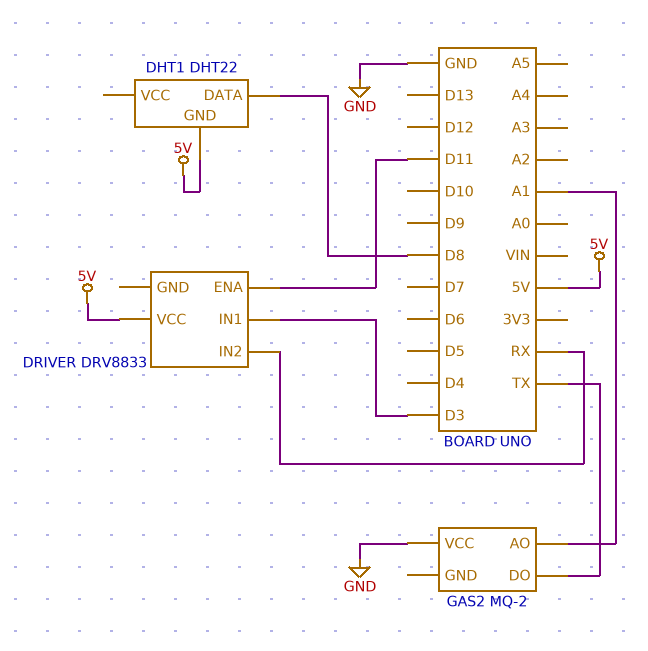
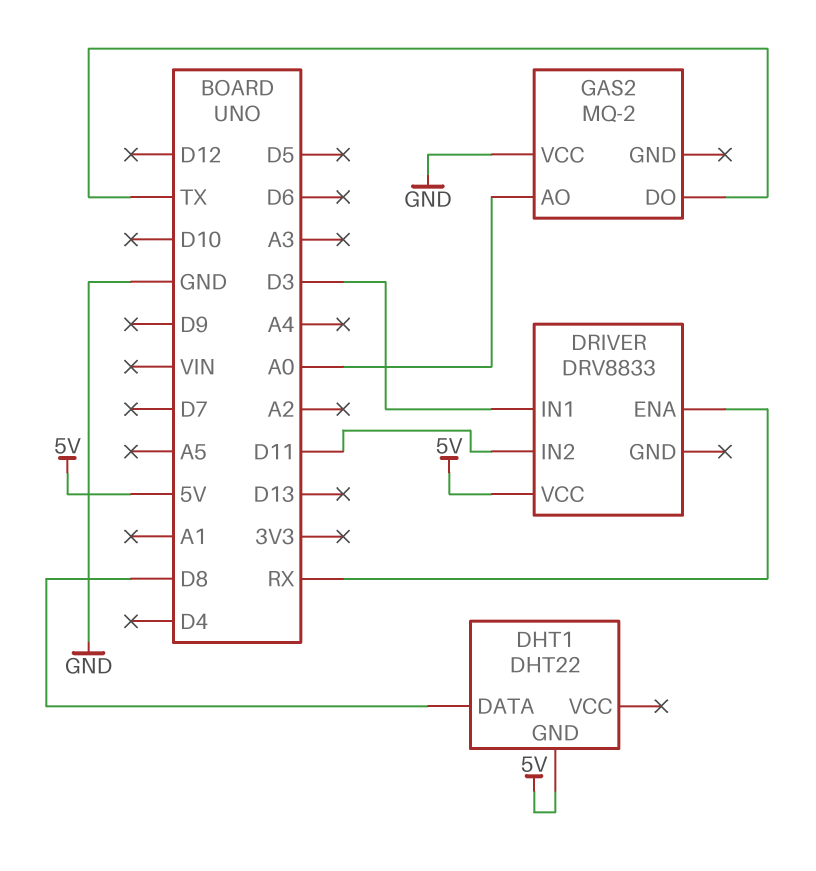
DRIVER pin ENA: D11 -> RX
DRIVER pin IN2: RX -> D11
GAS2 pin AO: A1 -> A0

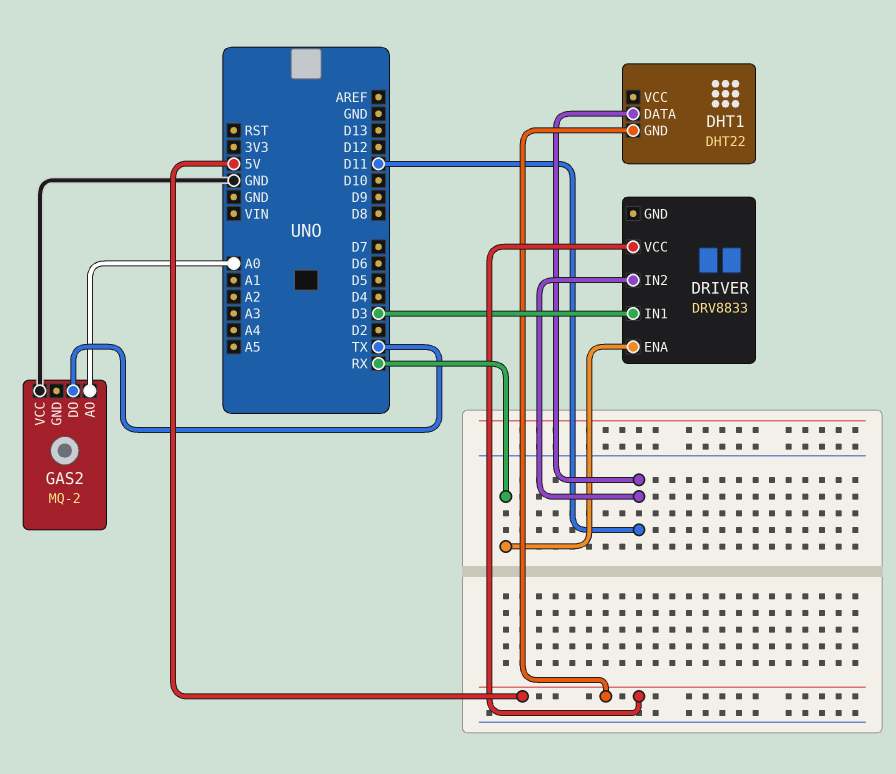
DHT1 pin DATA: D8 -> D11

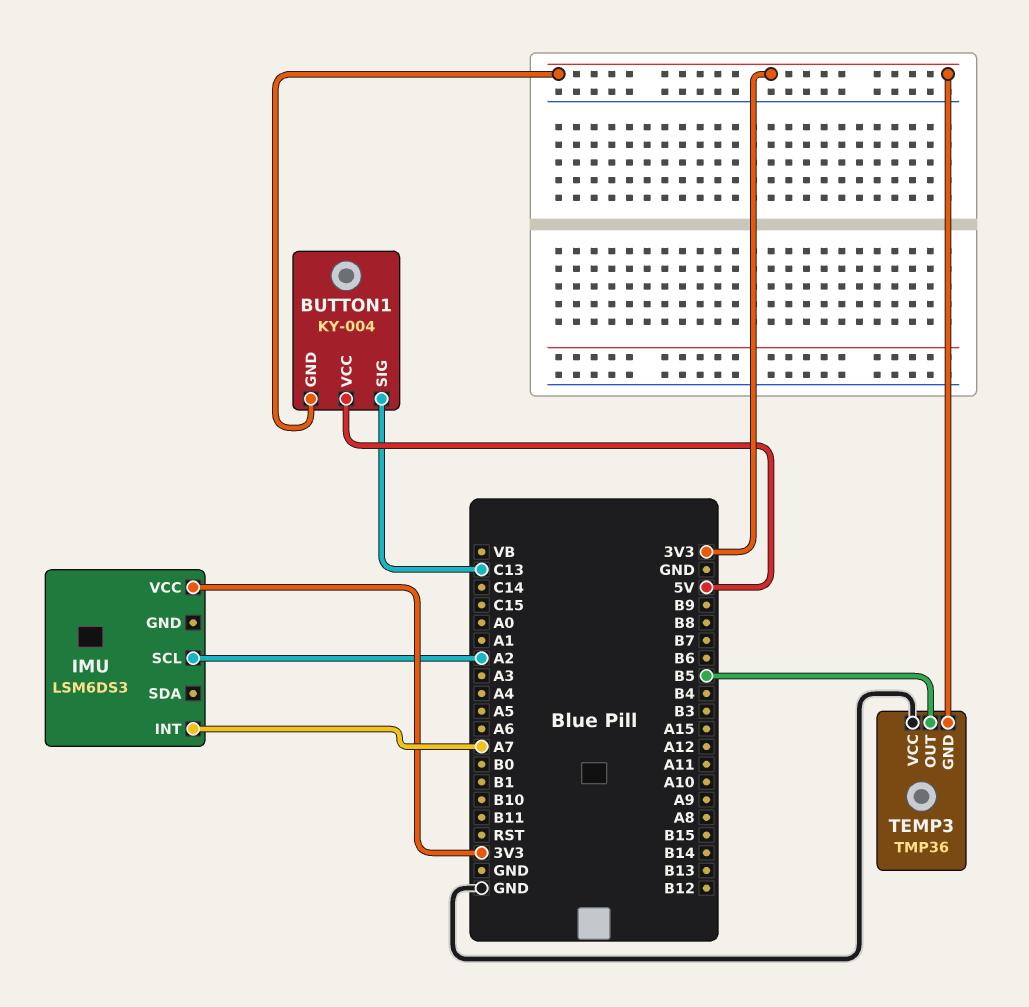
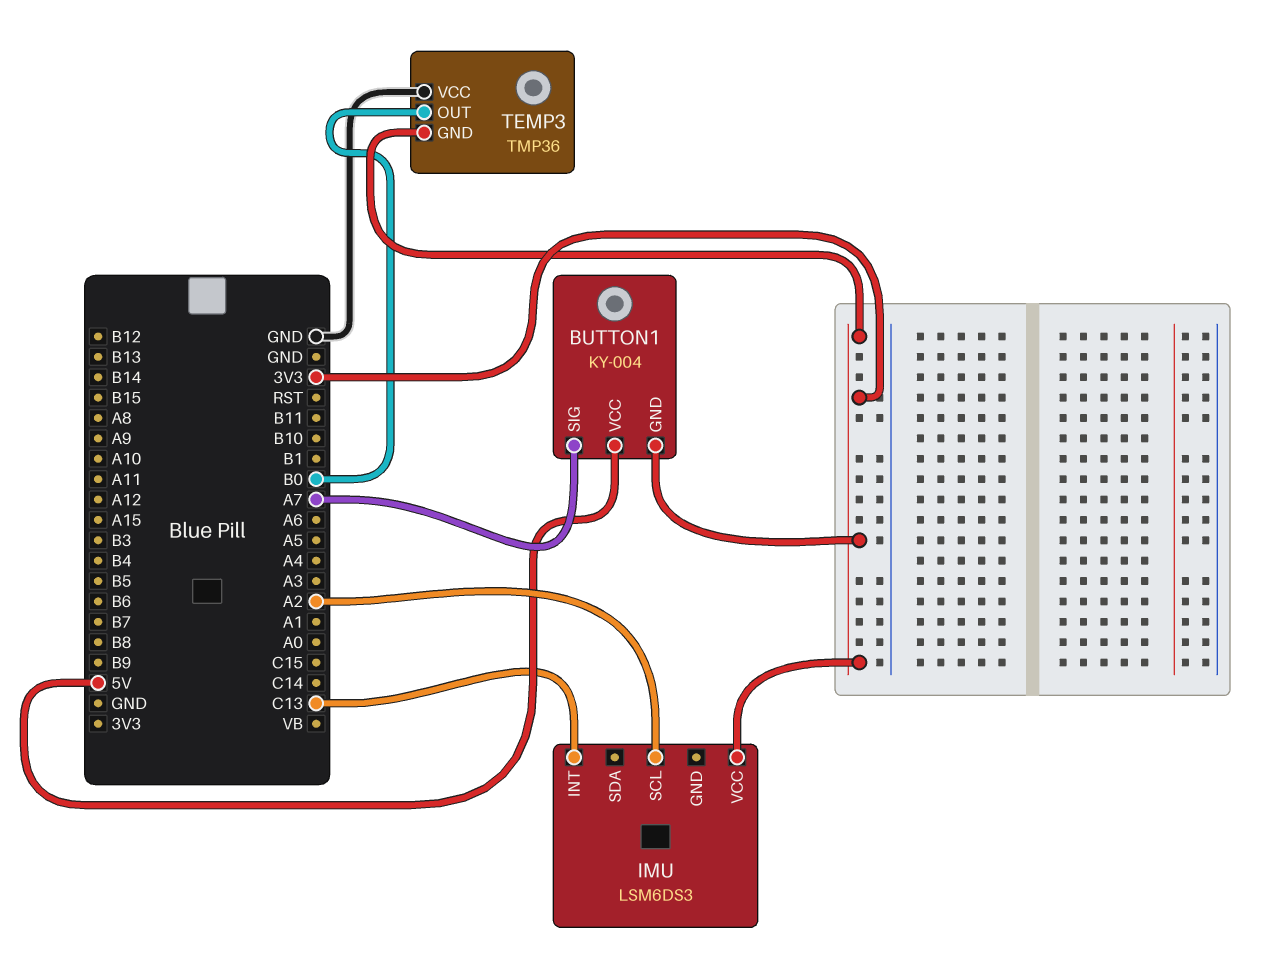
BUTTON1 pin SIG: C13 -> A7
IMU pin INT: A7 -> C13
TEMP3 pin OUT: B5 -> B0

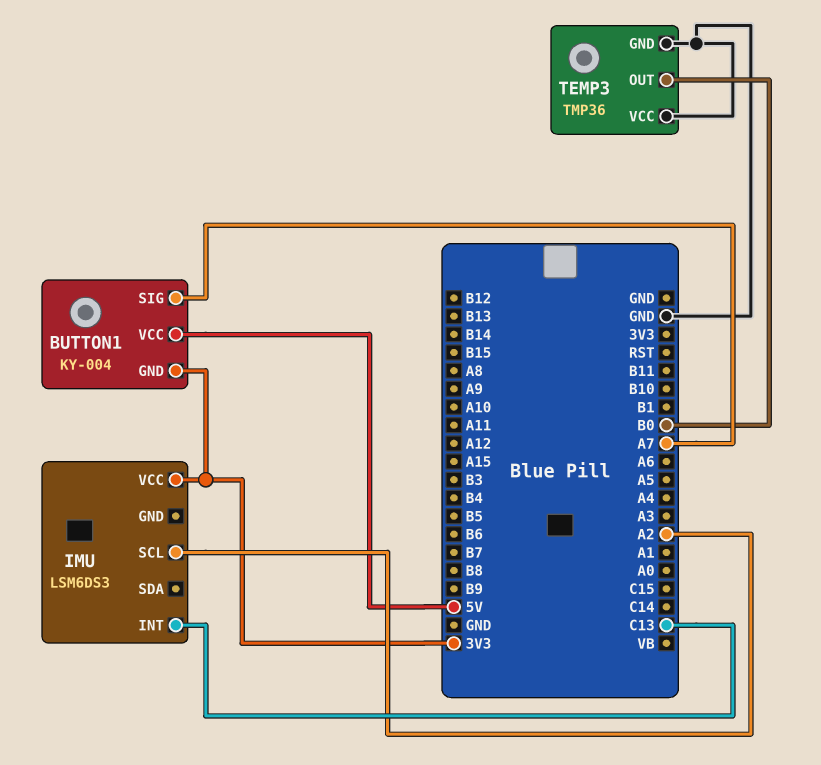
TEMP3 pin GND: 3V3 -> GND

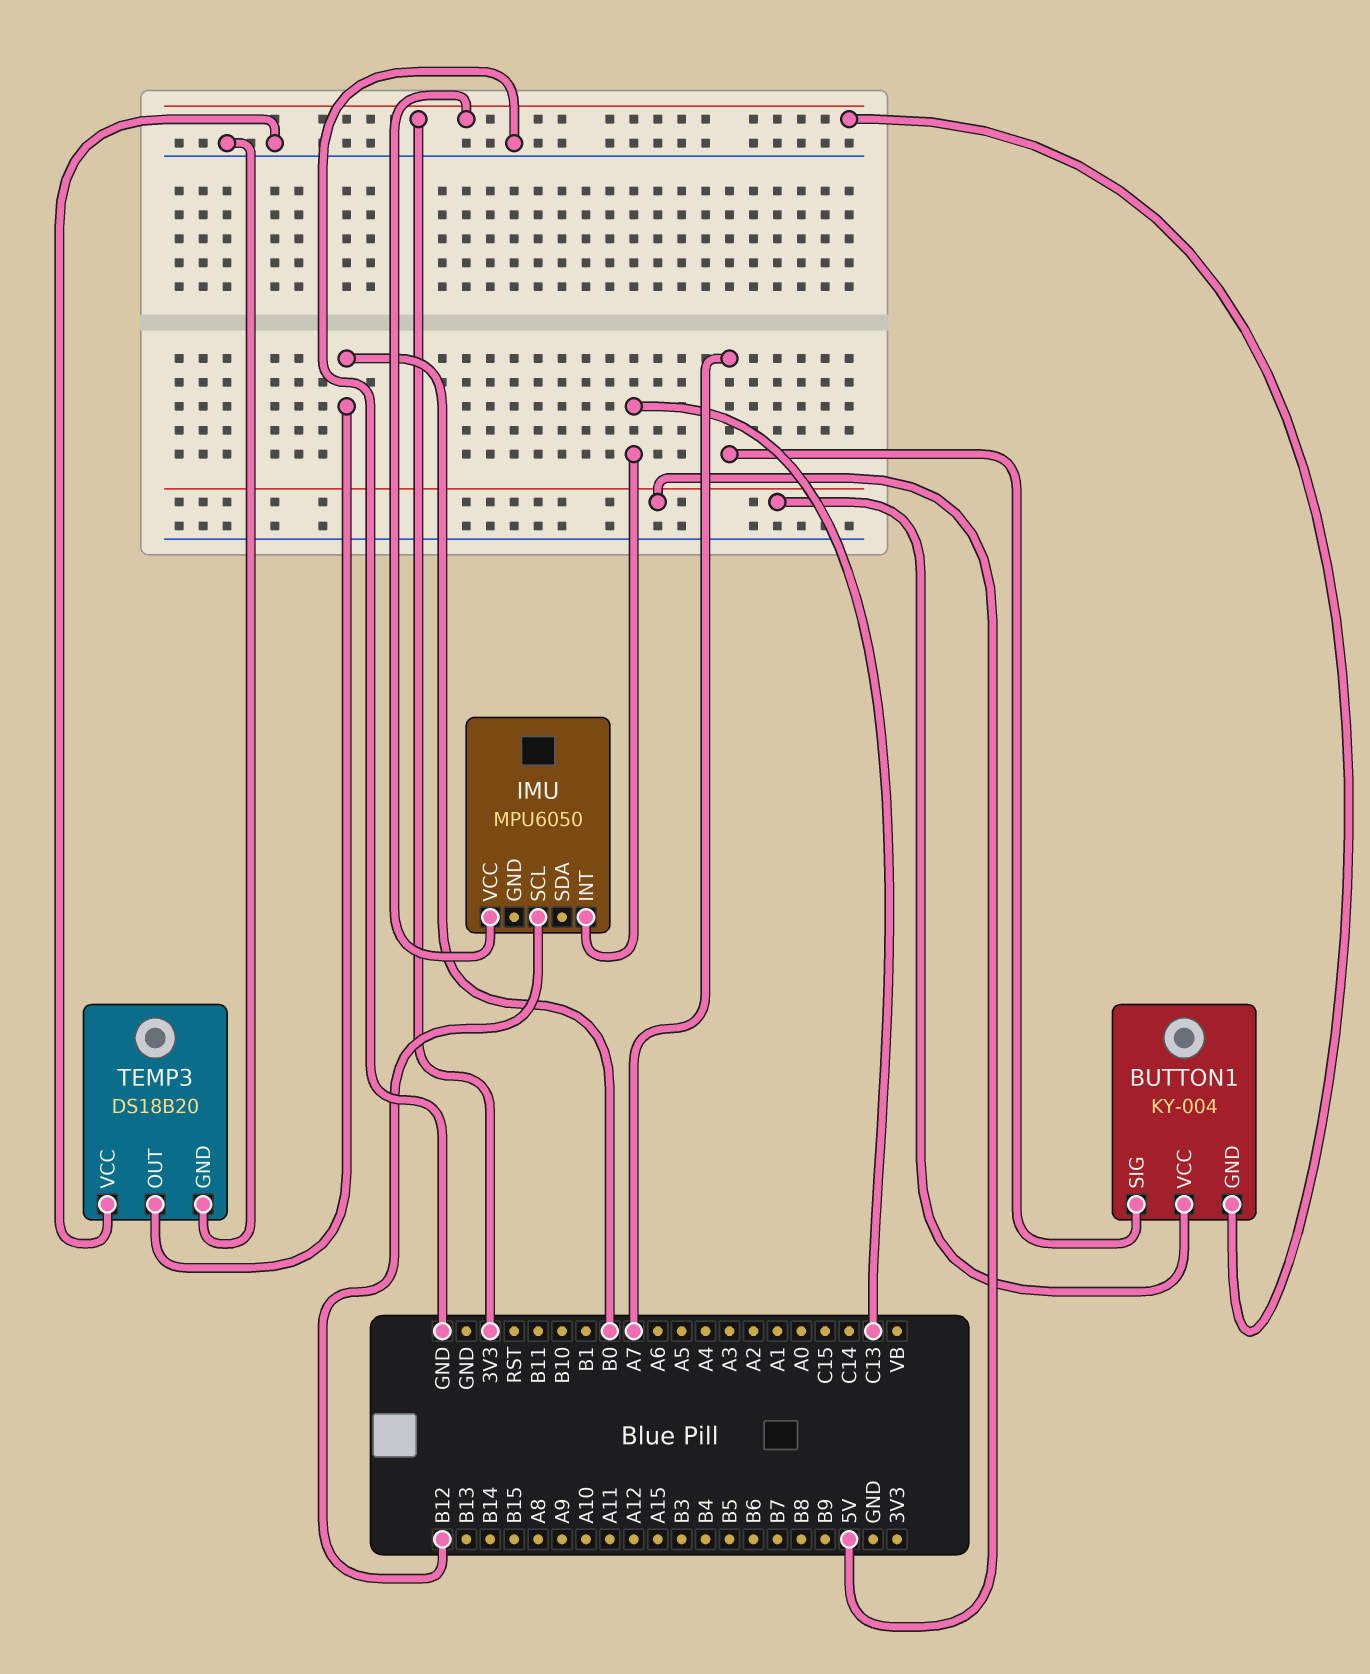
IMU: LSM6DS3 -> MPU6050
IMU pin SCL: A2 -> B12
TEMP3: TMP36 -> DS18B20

◆ ◆ ◆ ◆ ◆ ◆ ◆

● **Prompt**
Letter for letter, reproduce every record above and skip the pictures.

● **The completed task**
DRIVER pin ENA: D11 -> RX
DRIVER pin IN2: RX -> D11
GAS2 pin AO: A1 -> A0

DHT1 pin DATA: D8 -> D11

BUTTON1 pin SIG: C13 -> A7
IMU pin INT: A7 -> C13
TEMP3 pin OUT: B5 -> B0

TEMP3 pin GND: 3V3 -> GND

IMU: LSM6DS3 -> MPU6050
IMU pin SCL: A2 -> B12
TEMP3: TMP36 -> DS18B20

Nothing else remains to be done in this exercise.